Source information: Begin

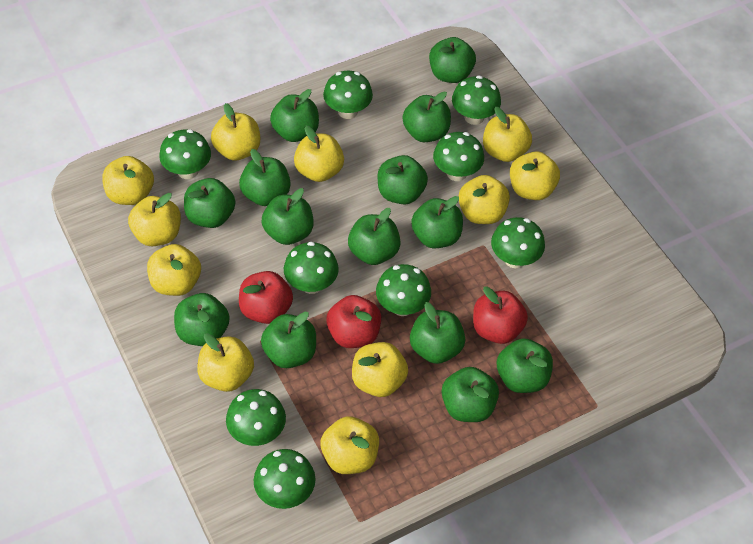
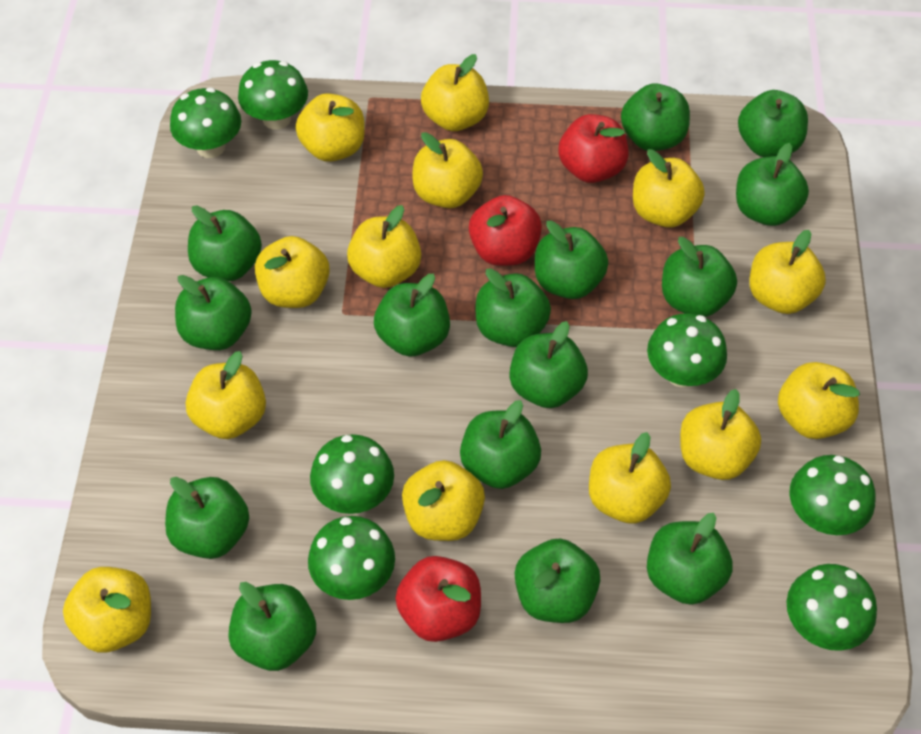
green apple: 14 -> 15
green mushroom: 9 -> 7
yellow apple: 11 -> 13

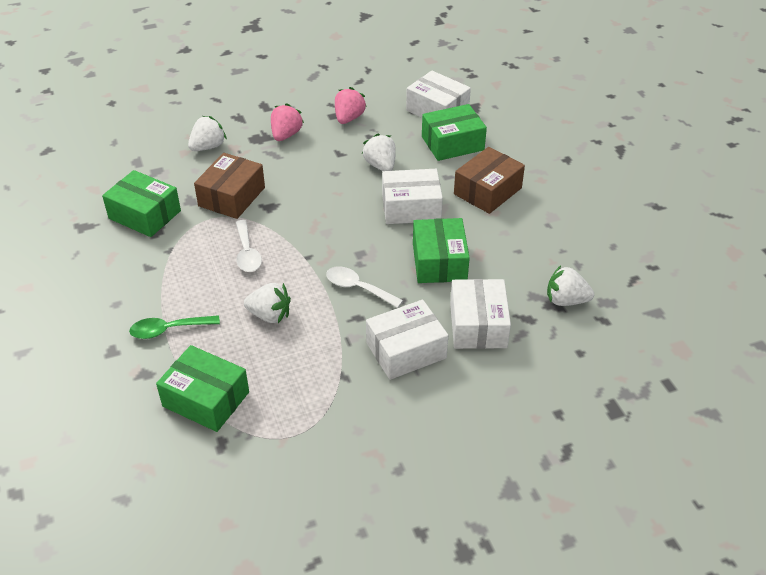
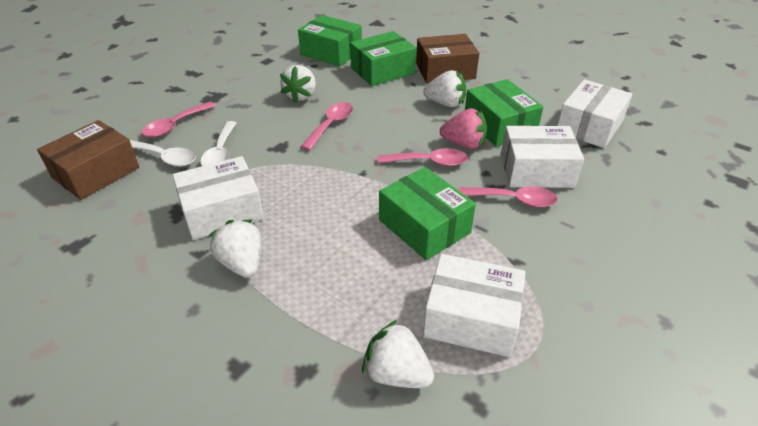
green spoon: 1 -> 0
pink spoon: 0 -> 4
pink strawberry: 2 -> 1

Source information: End

What is the number of lines in the data that include the word "green"? State only that number.

3